§ Exercise description
From the line containing "blue jar [255,373,322,461]" to the end of the listing, write out every line exactly; leave out everything else.

(Data excerpt)

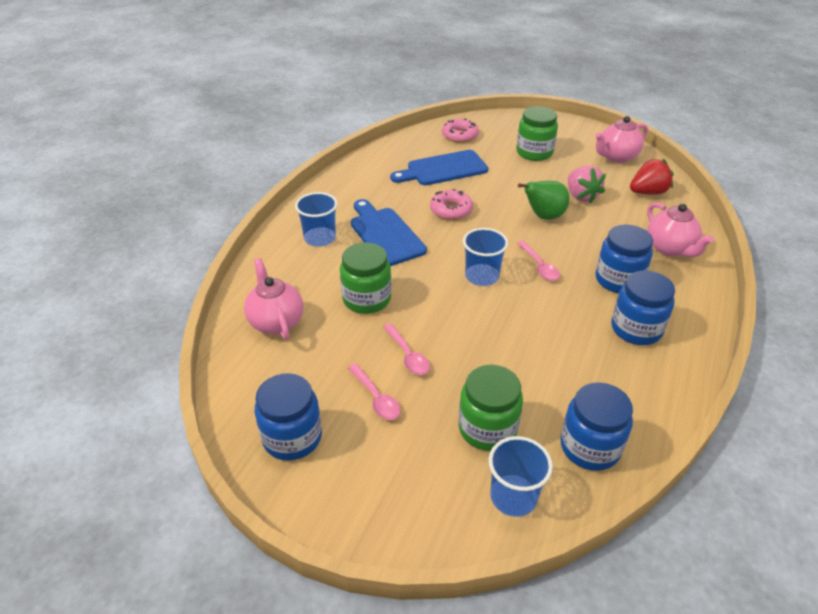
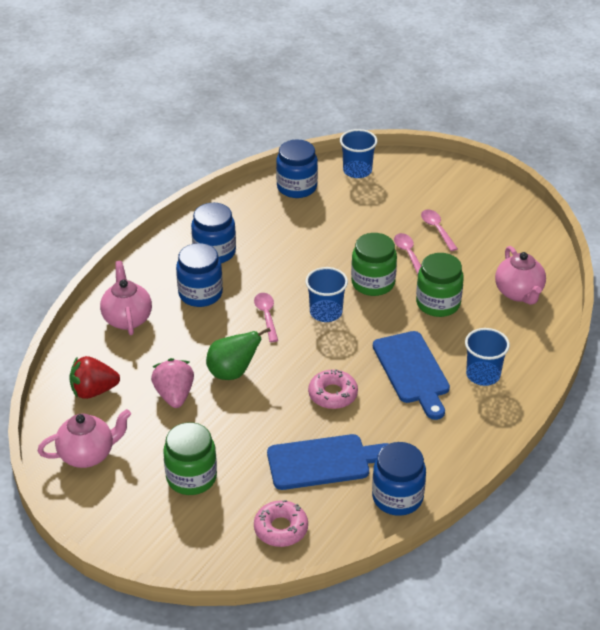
camera: 170 degrees left, 0 degrees up
blue jar [255,373,322,461] -> blue jar moved to [372,442,426,516]
green jar [459,365,523,451] -> green jar moved to [351,233,397,296]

(End Data excerpt)

§ Written solution
blue jar [255,373,322,461] -> blue jar moved to [372,442,426,516]
green jar [459,365,523,451] -> green jar moved to [351,233,397,296]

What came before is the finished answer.